INPUT:
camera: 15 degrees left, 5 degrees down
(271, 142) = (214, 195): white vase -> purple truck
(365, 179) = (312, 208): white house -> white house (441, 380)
--
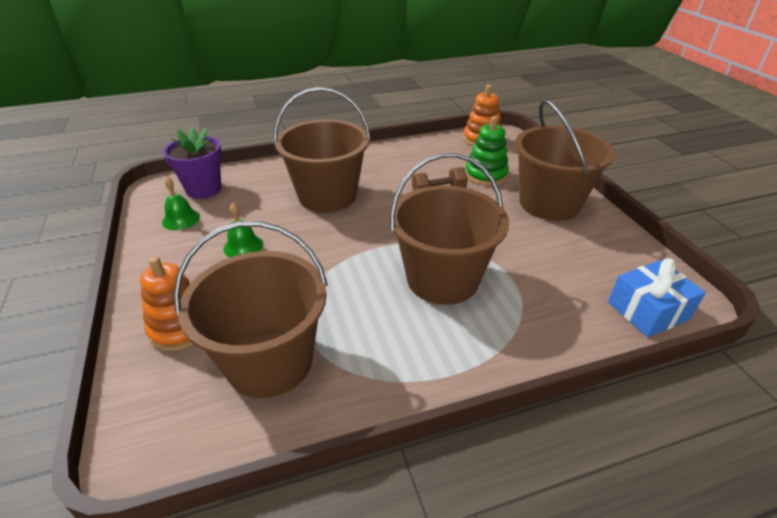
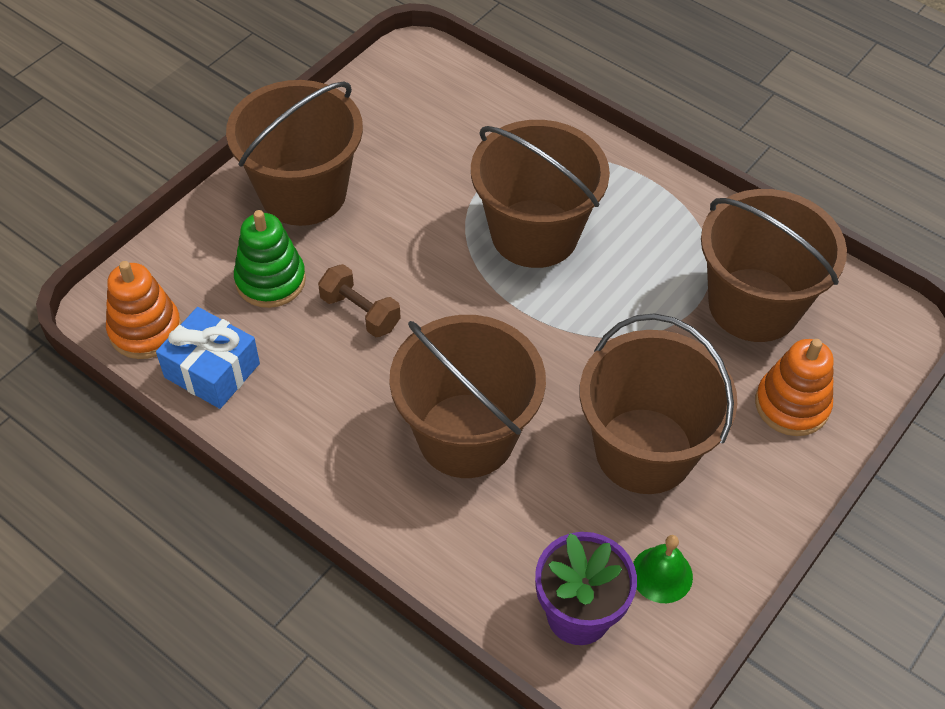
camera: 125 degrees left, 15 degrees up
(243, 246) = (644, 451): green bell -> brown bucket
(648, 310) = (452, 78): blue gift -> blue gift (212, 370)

EXERCISE OBJECTIVE: Filter the records above for lines containing the word "degrees", and copy those lines.

EXERCISE ANSWER:
camera: 15 degrees left, 5 degrees down
camera: 125 degrees left, 15 degrees up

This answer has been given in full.